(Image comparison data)
--- START ---

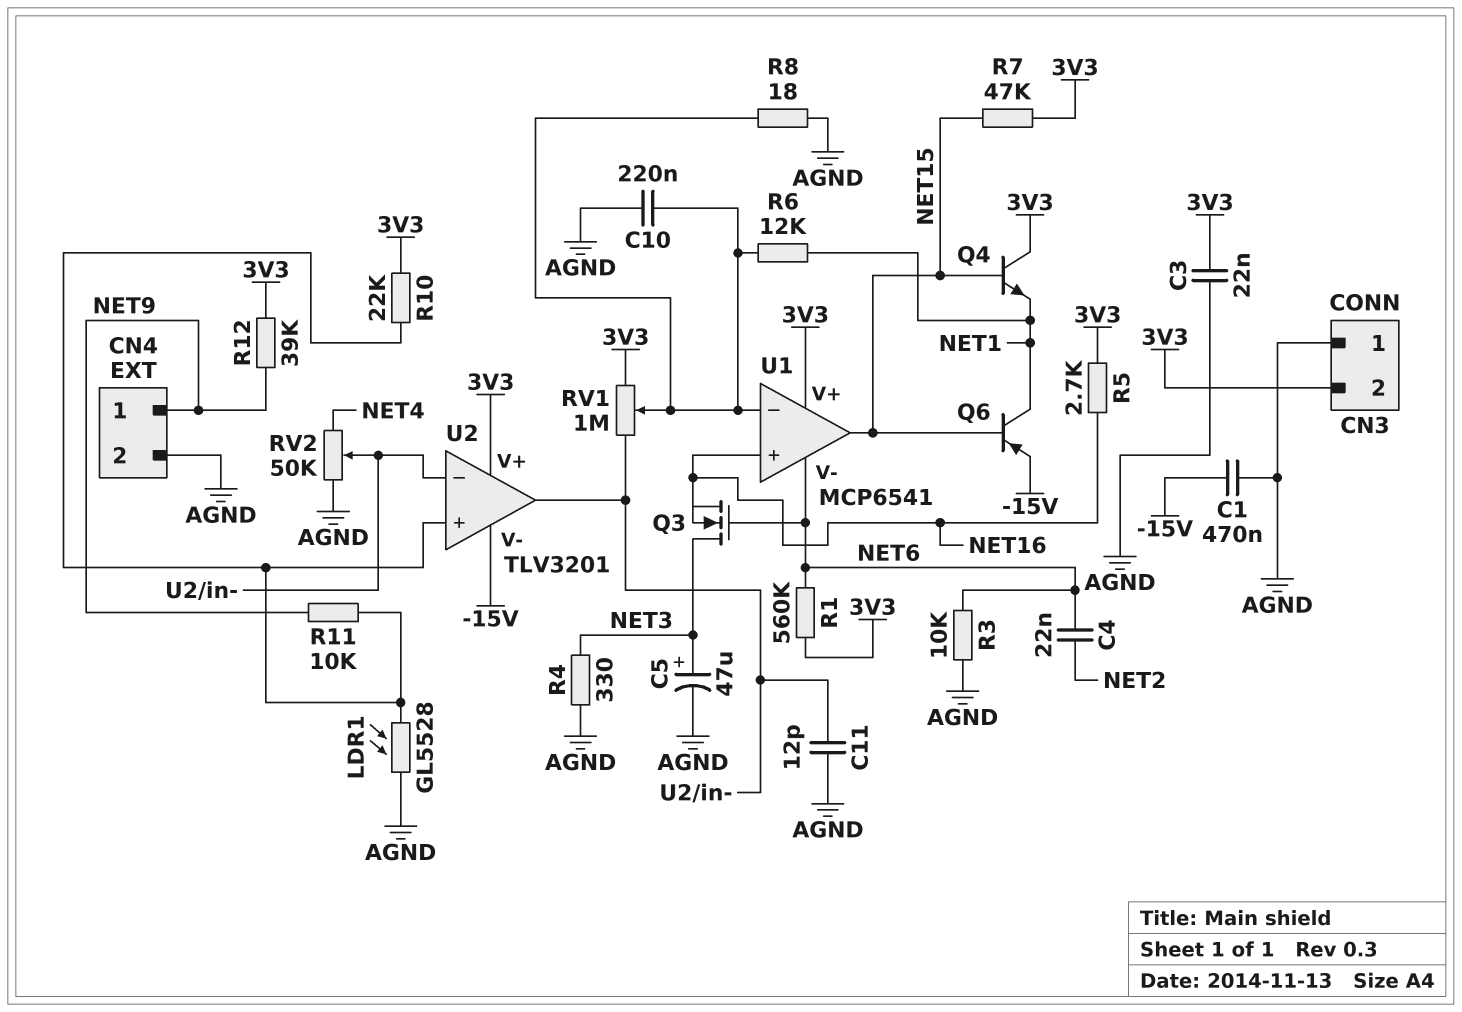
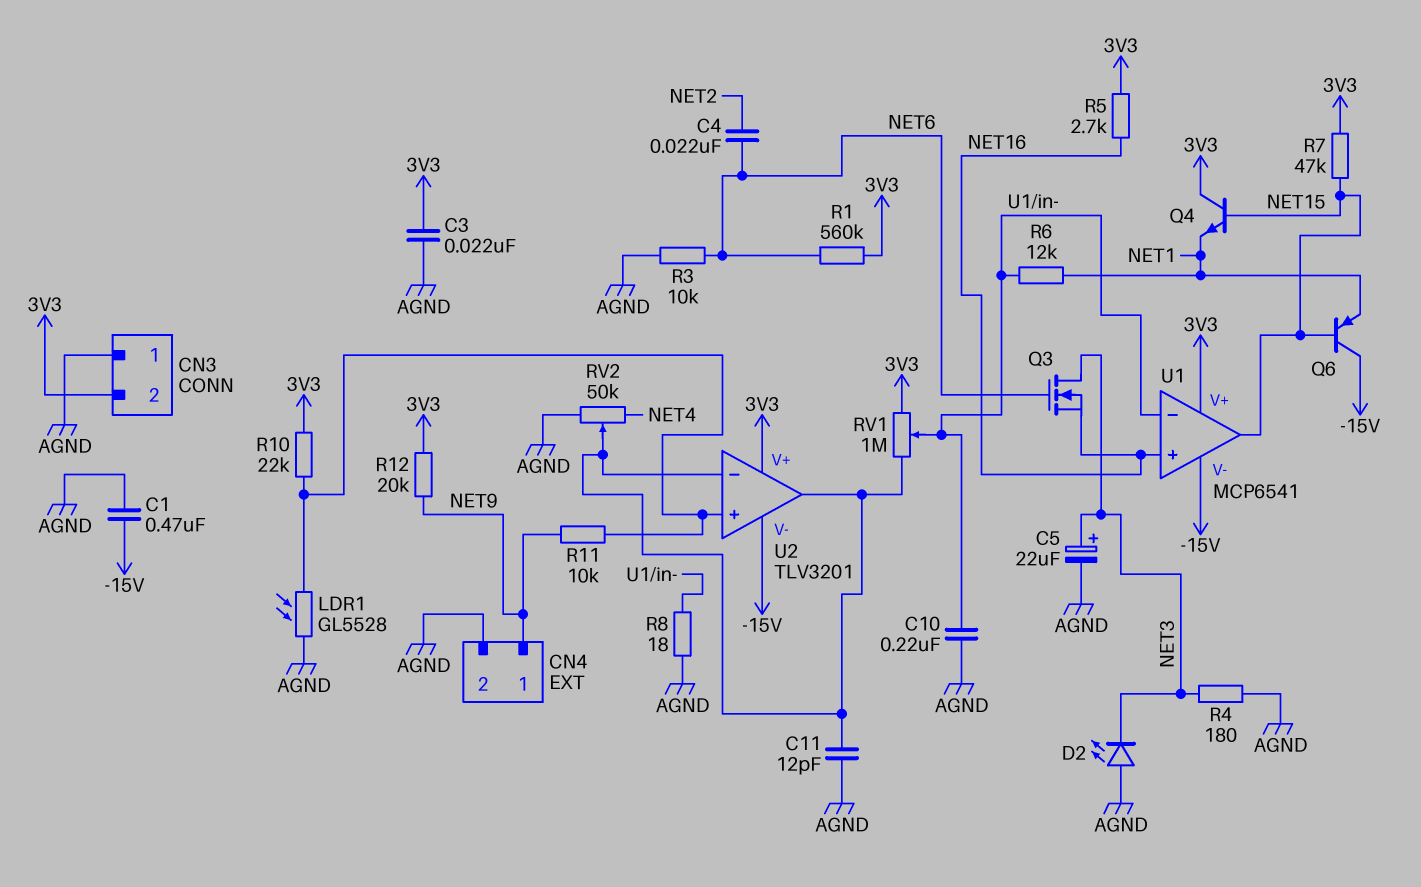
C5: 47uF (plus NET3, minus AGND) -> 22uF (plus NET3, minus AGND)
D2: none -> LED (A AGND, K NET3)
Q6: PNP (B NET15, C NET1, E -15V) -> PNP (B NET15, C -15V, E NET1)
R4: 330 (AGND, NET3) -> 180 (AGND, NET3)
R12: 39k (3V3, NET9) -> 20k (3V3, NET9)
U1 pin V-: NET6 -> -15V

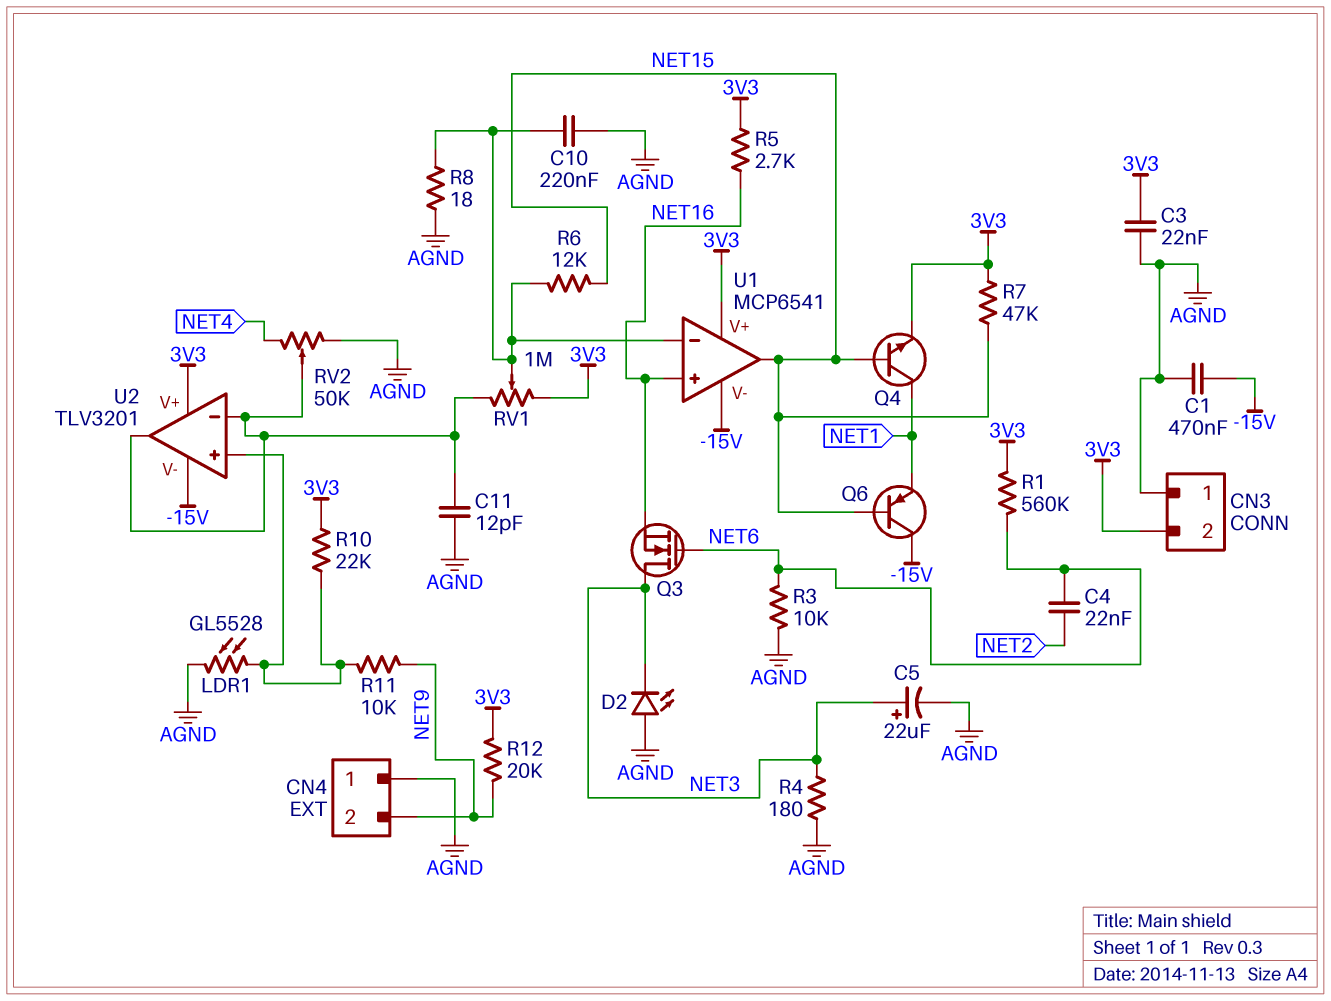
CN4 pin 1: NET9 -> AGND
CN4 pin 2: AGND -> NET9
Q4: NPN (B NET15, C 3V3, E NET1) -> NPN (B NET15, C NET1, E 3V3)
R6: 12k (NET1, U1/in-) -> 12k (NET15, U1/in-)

--- END ---

Your objective ▸
Would you give again, exactly, the lines in the data above that run from the line containing "D2: none -> LED (A AGND, K NET3)" to the line containing "Q4: NPN (B NET15, C"? Include both ends and no pictures.

Response to this task ▸
D2: none -> LED (A AGND, K NET3)
Q6: PNP (B NET15, C NET1, E -15V) -> PNP (B NET15, C -15V, E NET1)
R4: 330 (AGND, NET3) -> 180 (AGND, NET3)
R12: 39k (3V3, NET9) -> 20k (3V3, NET9)
U1 pin V-: NET6 -> -15V

CN4 pin 1: NET9 -> AGND
CN4 pin 2: AGND -> NET9
Q4: NPN (B NET15, C 3V3, E NET1) -> NPN (B NET15, C NET1, E 3V3)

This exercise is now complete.